# [TRY IT]
From the entries below, write out exactly the lines between the line holding "R202: 15k (DIS, VDD) -> 15k (GND, VDD)" and the line holding "U206: NOT 74HC14", inclusive, excluding any pictures.

# [EXERCISE DATA]
- - -

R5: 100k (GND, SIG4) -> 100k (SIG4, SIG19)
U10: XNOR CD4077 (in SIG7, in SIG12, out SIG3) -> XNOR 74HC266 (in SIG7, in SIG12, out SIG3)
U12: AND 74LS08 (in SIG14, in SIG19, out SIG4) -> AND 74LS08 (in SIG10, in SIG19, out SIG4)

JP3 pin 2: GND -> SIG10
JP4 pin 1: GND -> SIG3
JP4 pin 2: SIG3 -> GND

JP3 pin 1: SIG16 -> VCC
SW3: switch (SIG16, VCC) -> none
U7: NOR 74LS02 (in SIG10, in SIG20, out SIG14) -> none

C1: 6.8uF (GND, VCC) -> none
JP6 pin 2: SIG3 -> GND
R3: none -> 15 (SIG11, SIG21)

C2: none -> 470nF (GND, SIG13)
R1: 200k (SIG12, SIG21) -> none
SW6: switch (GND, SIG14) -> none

- - -

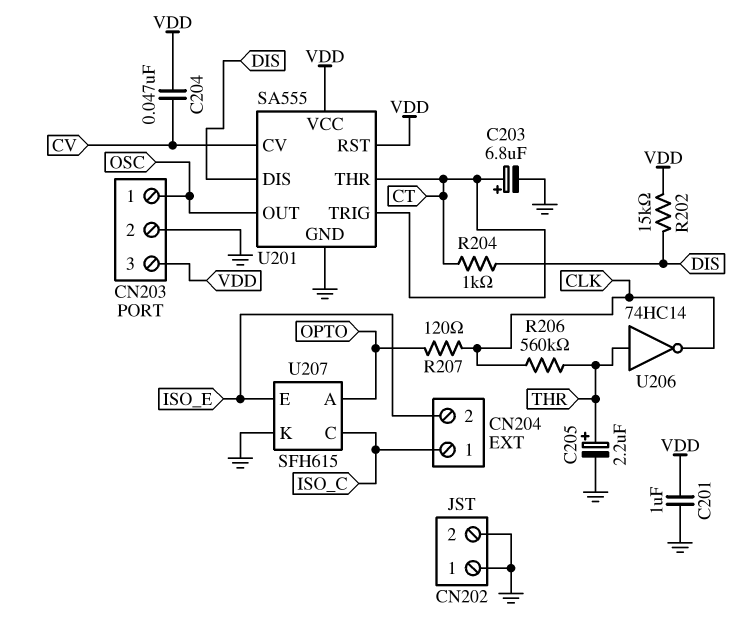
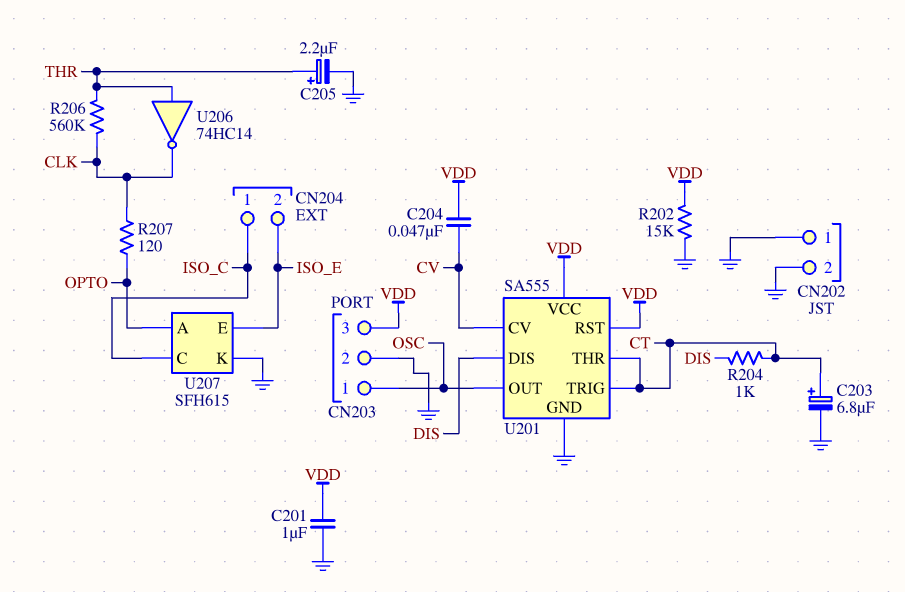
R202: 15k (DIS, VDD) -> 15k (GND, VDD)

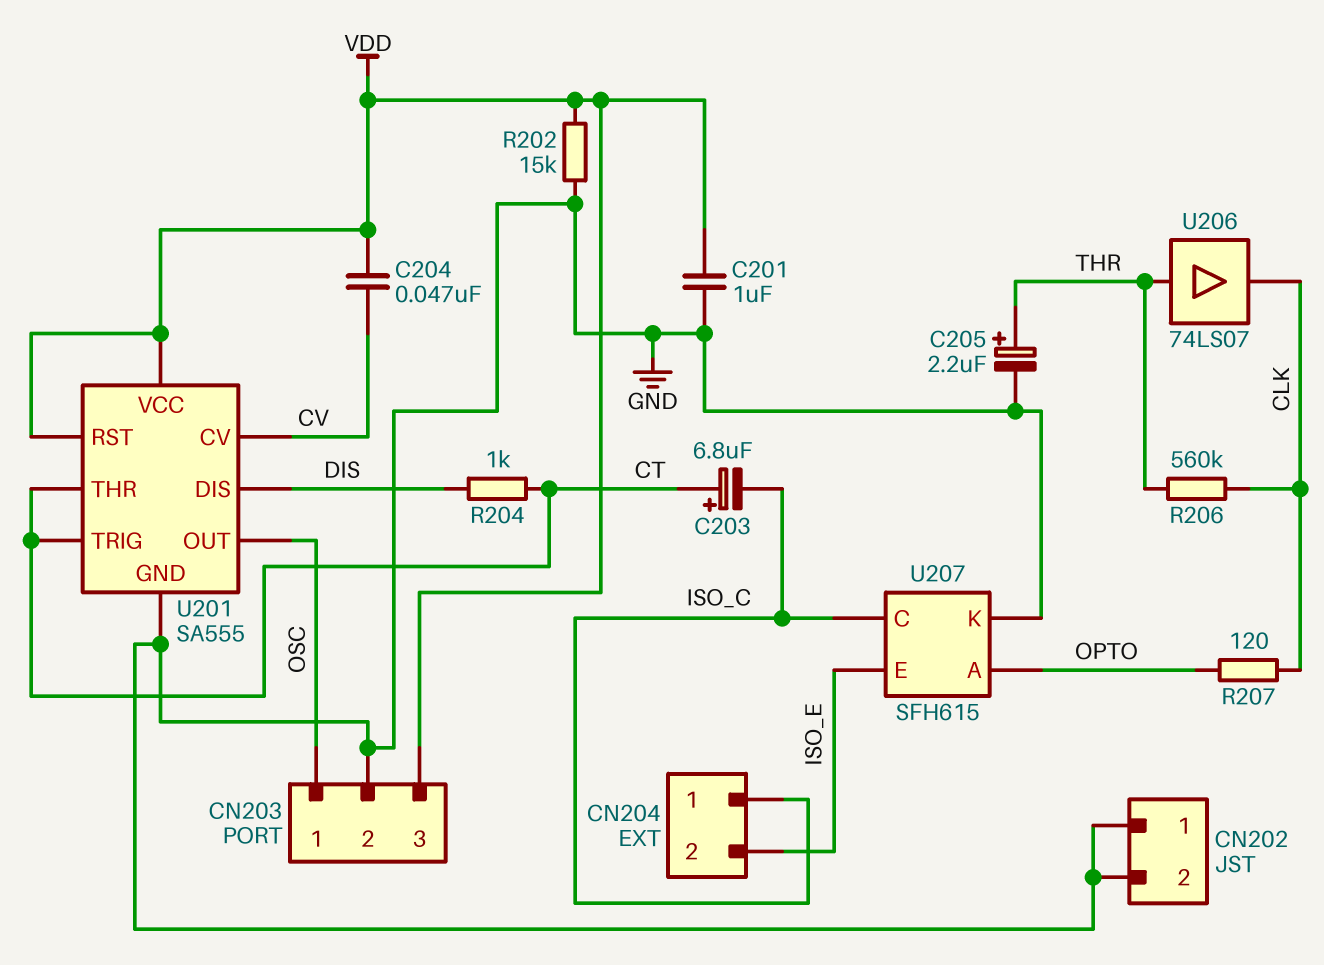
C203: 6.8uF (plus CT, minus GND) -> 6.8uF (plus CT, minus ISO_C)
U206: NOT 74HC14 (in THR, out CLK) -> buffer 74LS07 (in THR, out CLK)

- - -

# [ANSWER BELOW]
R202: 15k (DIS, VDD) -> 15k (GND, VDD)

C203: 6.8uF (plus CT, minus GND) -> 6.8uF (plus CT, minus ISO_C)
U206: NOT 74HC14 (in THR, out CLK) -> buffer 74LS07 (in THR, out CLK)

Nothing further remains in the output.